WORK REQUEST —
Ignoring every picture, return the lines of the listing below word for word, from the line that holds "pink rectangle at" through the line that holds "red arrow: moved".

SOURCE DATA —
+ + + + + + +

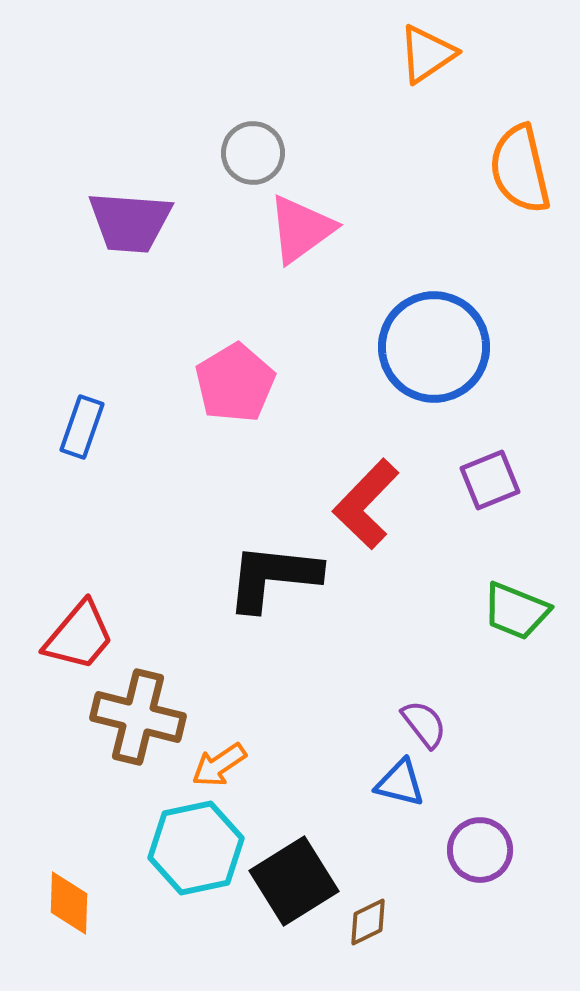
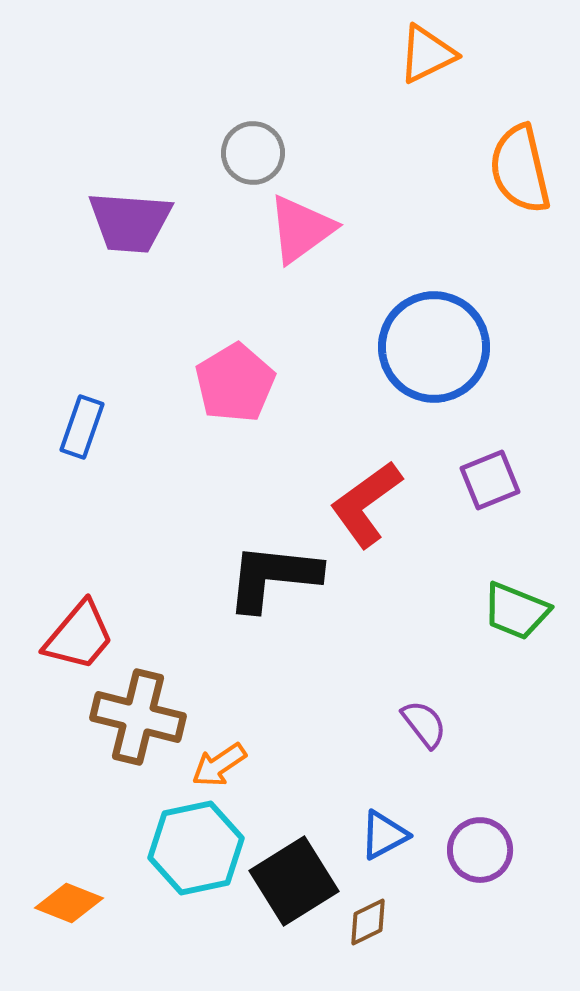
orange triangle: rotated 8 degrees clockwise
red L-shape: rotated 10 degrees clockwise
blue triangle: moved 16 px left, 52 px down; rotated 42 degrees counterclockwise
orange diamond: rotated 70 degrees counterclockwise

+ + + + + + +

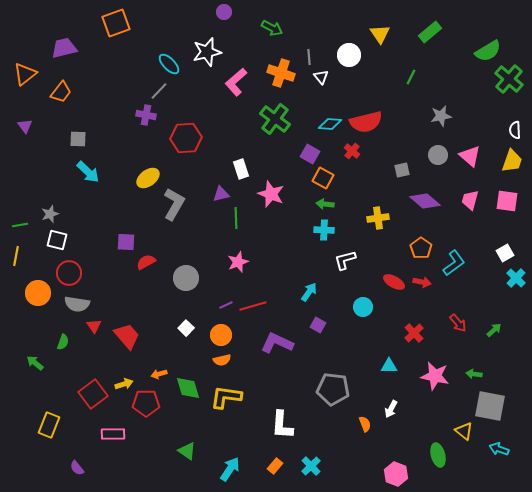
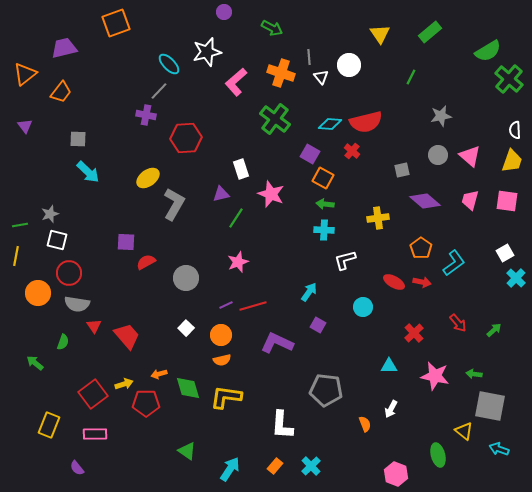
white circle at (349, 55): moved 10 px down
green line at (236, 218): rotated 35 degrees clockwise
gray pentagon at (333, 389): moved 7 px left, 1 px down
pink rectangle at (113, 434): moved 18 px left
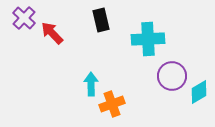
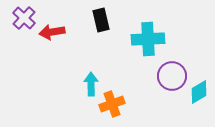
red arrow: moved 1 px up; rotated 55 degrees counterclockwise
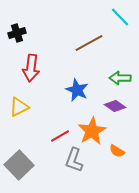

+ + + + + + +

WRITTEN RESPONSE —
pink rectangle at (113, 434): moved 18 px left
red arrow: moved 1 px up; rotated 55 degrees counterclockwise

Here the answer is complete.